Start of ENTRIES SUPPLIED
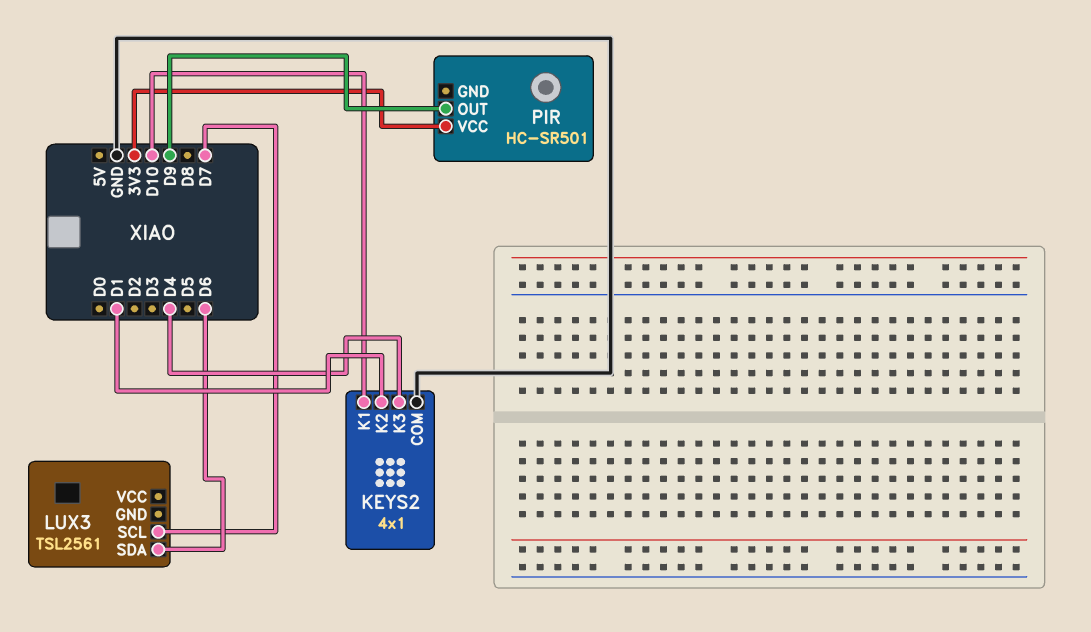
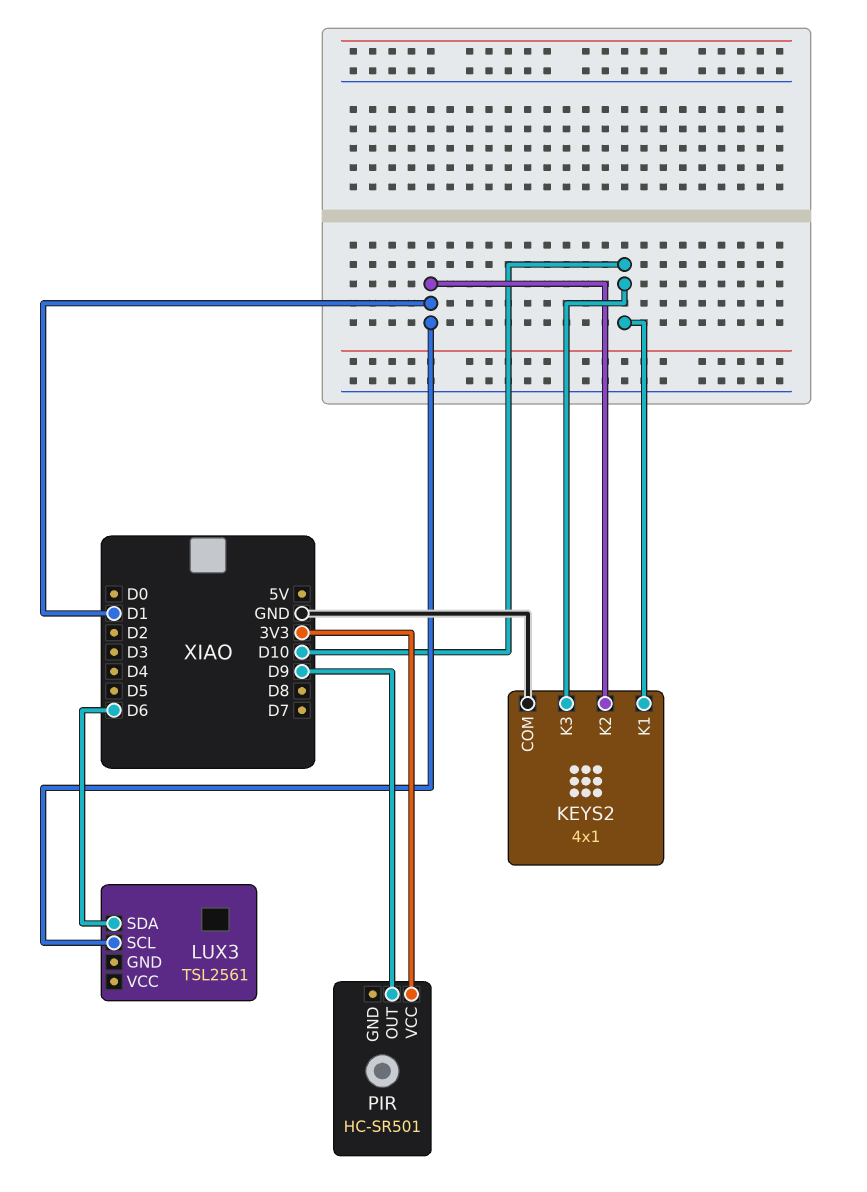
KEYS2 pin K3: D4 -> D10
LUX3 pin SCL: D7 -> D1

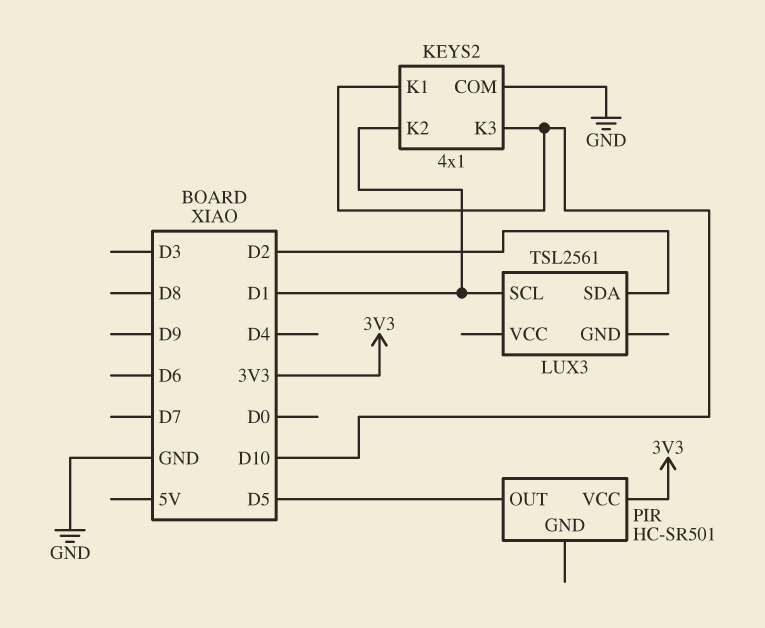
LUX3 pin SDA: D6 -> D2
PIR pin OUT: D9 -> D5

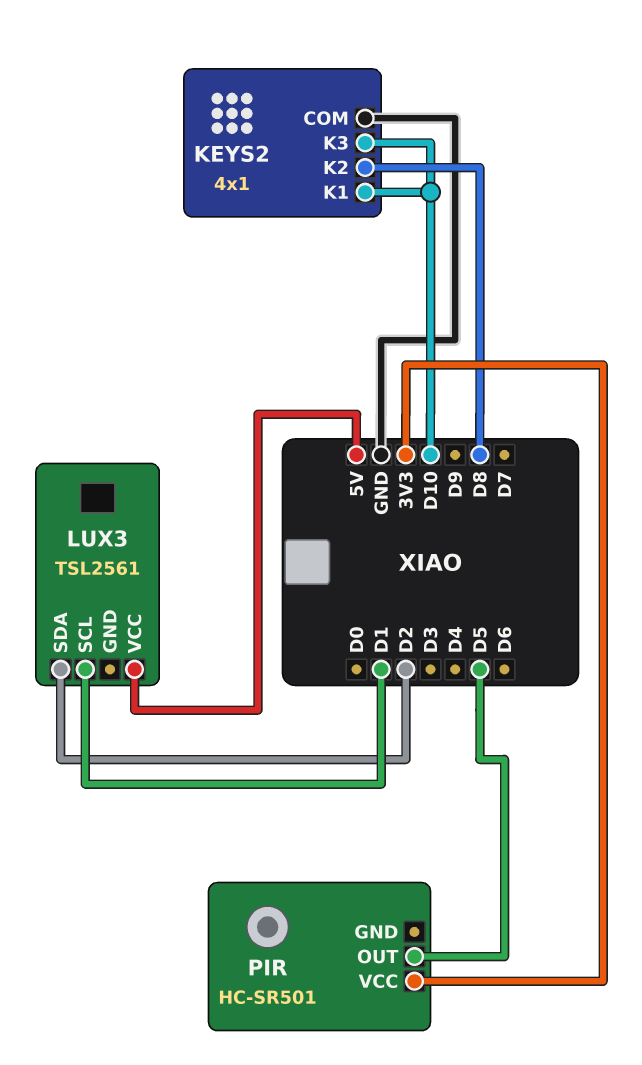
KEYS2 pin K2: D1 -> D8
LUX3 pin VCC: none -> 5V

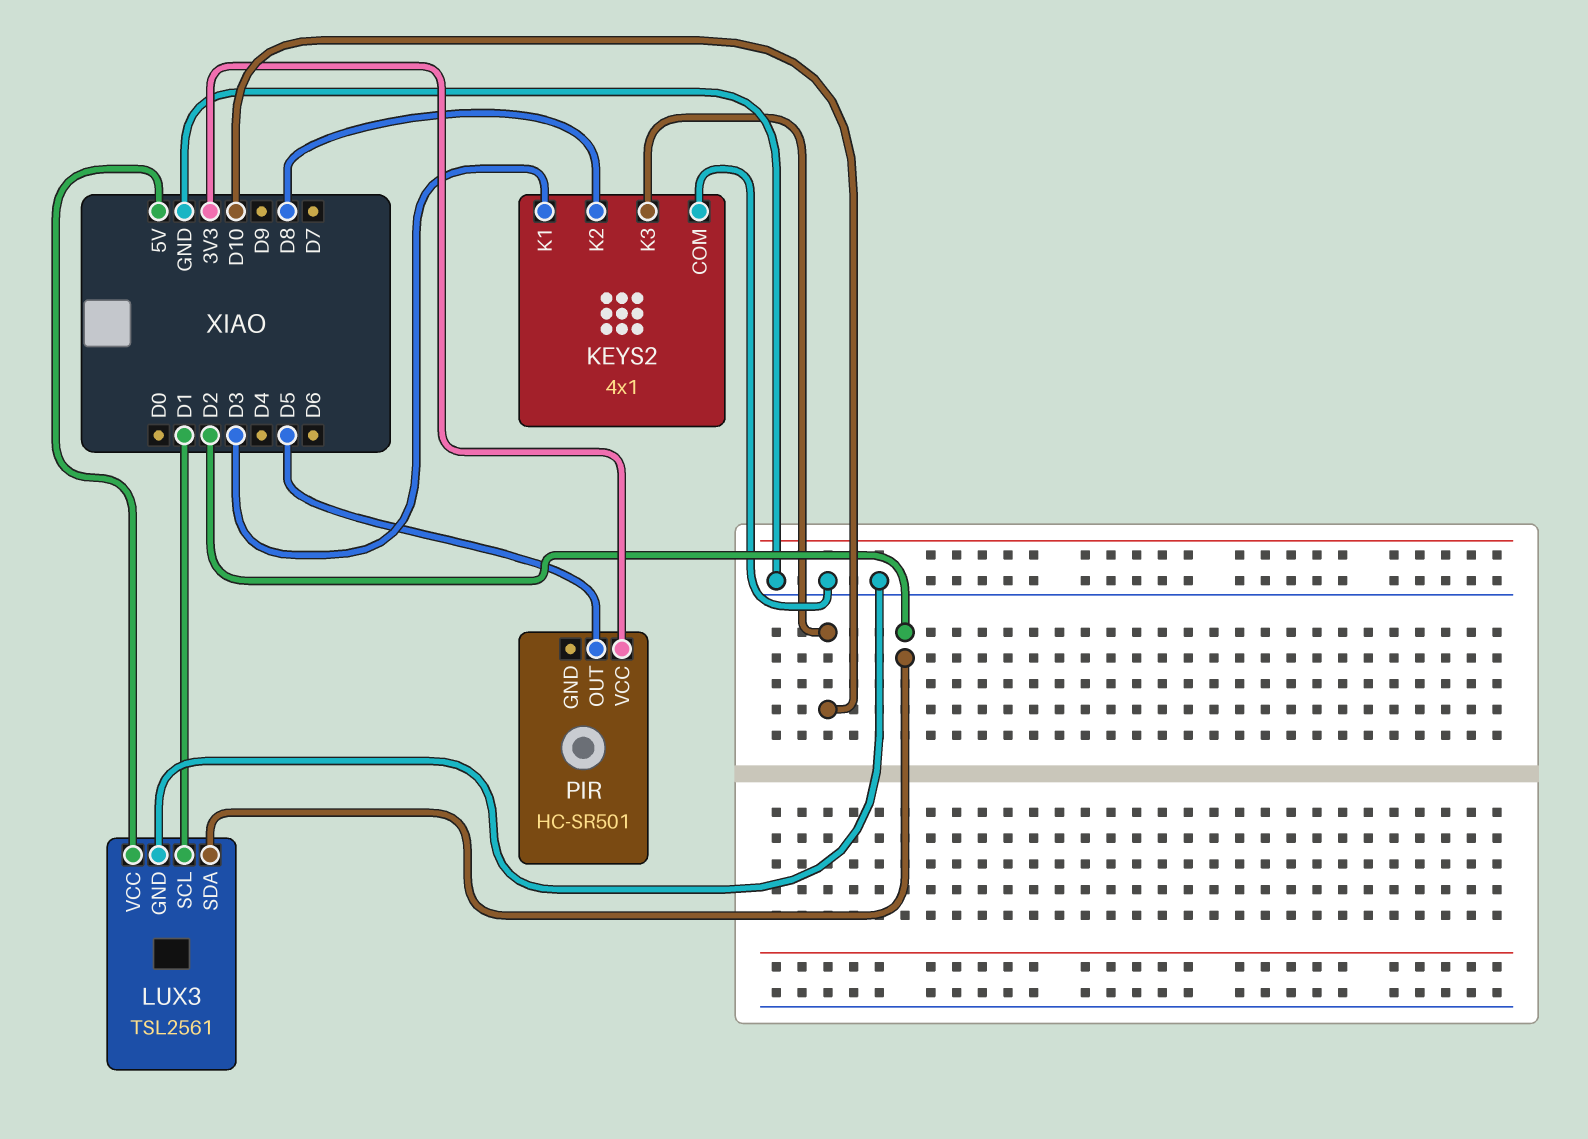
KEYS2 pin K1: D10 -> D3
LUX3 pin GND: none -> GND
End of ENTRIES SUPPLIED
• **WHAT TO WORK ON**: Every line from the one containing "PIR pin OUT: D9 -> D5" through the last line of the data, both included, is to be repeated exactly; the pictures are to be left out.

• **YOUR RESPONSE**:
PIR pin OUT: D9 -> D5

KEYS2 pin K2: D1 -> D8
LUX3 pin VCC: none -> 5V

KEYS2 pin K1: D10 -> D3
LUX3 pin GND: none -> GND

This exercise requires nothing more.